Synthetic geometry scene data:

----

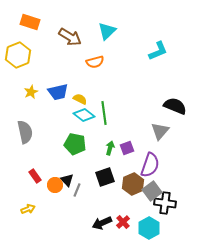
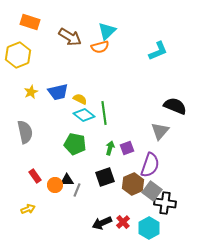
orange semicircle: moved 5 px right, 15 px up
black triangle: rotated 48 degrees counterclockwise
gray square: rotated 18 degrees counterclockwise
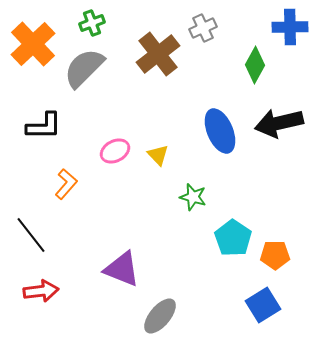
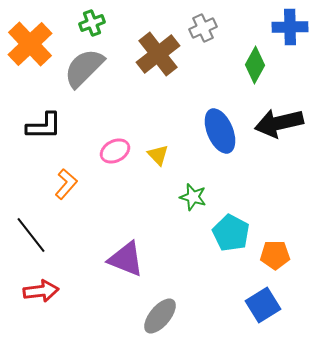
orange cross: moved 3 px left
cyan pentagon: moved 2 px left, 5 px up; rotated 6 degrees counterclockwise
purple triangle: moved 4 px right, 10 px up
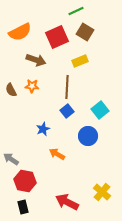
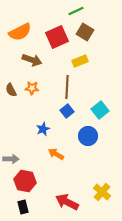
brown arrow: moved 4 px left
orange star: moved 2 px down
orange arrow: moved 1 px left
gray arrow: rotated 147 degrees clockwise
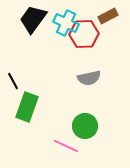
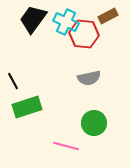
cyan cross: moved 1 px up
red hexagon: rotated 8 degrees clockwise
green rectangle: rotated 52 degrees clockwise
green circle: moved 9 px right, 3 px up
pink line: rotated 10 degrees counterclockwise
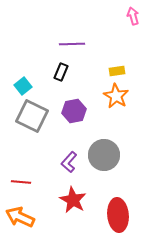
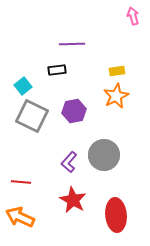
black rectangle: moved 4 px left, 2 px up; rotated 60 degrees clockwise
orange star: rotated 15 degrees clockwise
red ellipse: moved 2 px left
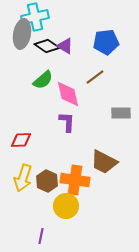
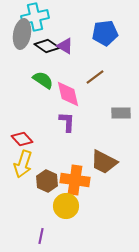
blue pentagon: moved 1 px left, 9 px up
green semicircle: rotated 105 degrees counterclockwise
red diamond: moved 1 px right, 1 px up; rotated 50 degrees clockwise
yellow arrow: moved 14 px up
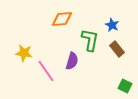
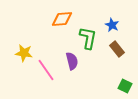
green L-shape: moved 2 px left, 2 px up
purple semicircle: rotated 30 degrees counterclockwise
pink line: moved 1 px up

----

[Work request]
Where a line above contains the word "semicircle", copy that line.

[Solution for this task]
orange semicircle: moved 5 px right, 15 px up
green semicircle: rotated 105 degrees counterclockwise
purple semicircle: rotated 30 degrees counterclockwise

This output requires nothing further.